*** Opening Extracted entries ***

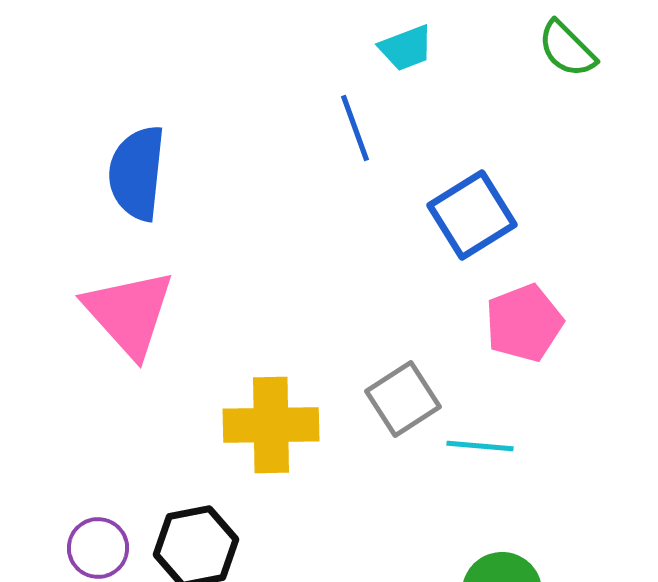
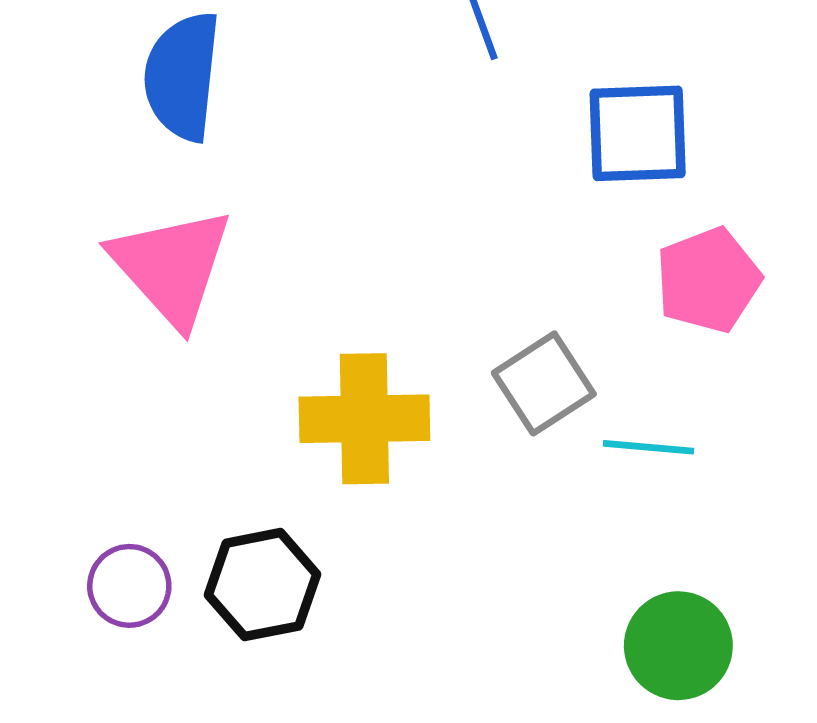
blue square: (472, 215) -> (638, 133), turned 30

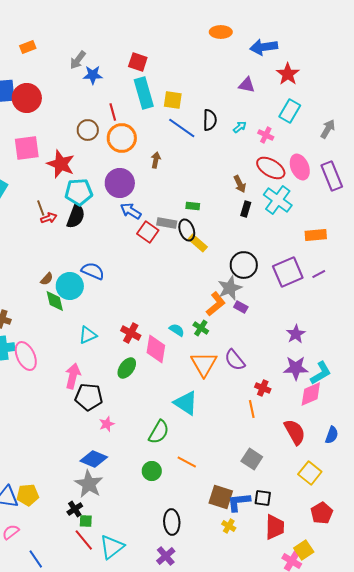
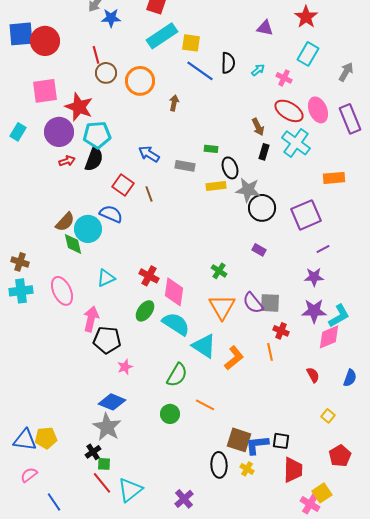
cyan rectangle: (144, 93) -> (162, 36), turned 72
red line: (113, 112) -> (96, 55), moved
purple circle: (120, 183) -> (59, 132), moved
brown line: (41, 208) -> (149, 194), moved
black ellipse: (187, 230) -> (230, 168), moved
red square: (148, 232) -> (123, 185), moved
yellow rectangle: (198, 243) -> (216, 186), turned -48
purple line: (319, 274) -> (323, 249), moved
brown semicircle: (47, 279) -> (65, 222), size x1.5
gray star: (230, 288) -> (248, 190), moved, turned 30
orange L-shape: (216, 304) -> (234, 358), moved
cyan semicircle: (177, 330) -> (176, 324), moved, size x1.8
purple star: (296, 334) -> (314, 277), turned 30
pink ellipse: (26, 356) -> (62, 291), moved
red semicircle: (295, 432) -> (313, 375), size x0.6
gray square: (252, 459) -> (270, 303), moved, turned -30
yellow square: (310, 473) -> (328, 416), size x0.6
black ellipse: (172, 522) -> (219, 465), moved

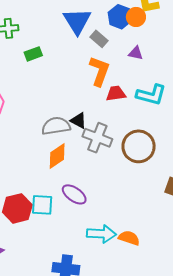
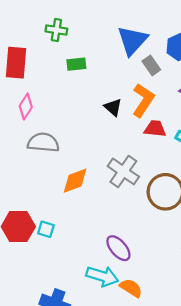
black triangle: (78, 121) -> (113, 107), moved
gray semicircle: (56, 126) -> (43, 143), moved
purple ellipse: (74, 194) -> (118, 248), moved
cyan square: (42, 205) -> (46, 229), size x0.7

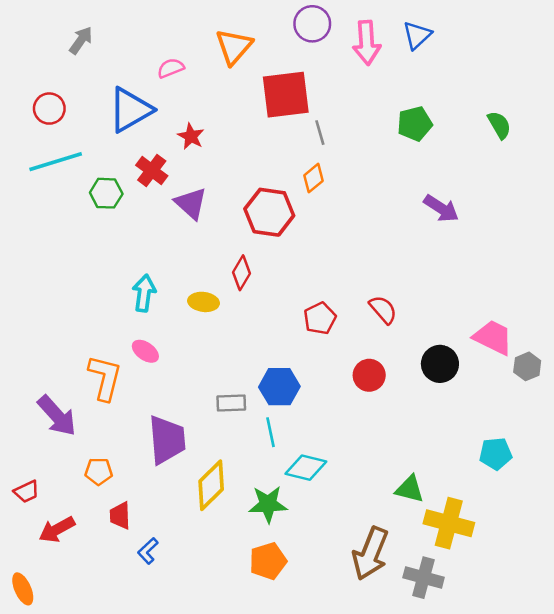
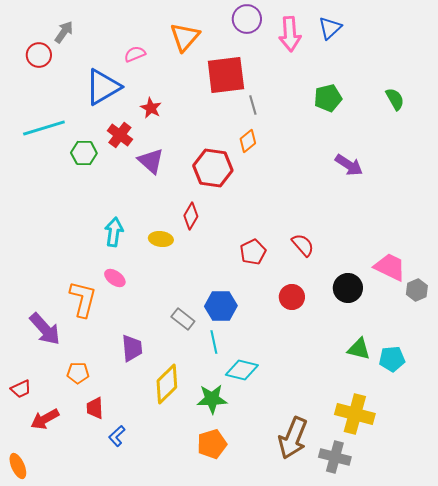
red circle: (49, 109) -> (39, 55), moved
gray rectangle: (231, 403) -> (183, 319), turned 40
purple trapezoid: (167, 440) -> (132, 348), size x0.7
green triangle: (410, 489) -> (359, 349), moved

*** Closing Extracted entries ***

Try it
Working from the data above, extract solely the lines from the one containing "red line: (113, 112) -> (96, 55), moved" through the one containing "red square: (148, 232) -> (123, 185), moved", exactly as they appear, both included.

Response
red line: (113, 112) -> (96, 55), moved
purple circle: (120, 183) -> (59, 132), moved
brown line: (41, 208) -> (149, 194), moved
black ellipse: (187, 230) -> (230, 168), moved
red square: (148, 232) -> (123, 185), moved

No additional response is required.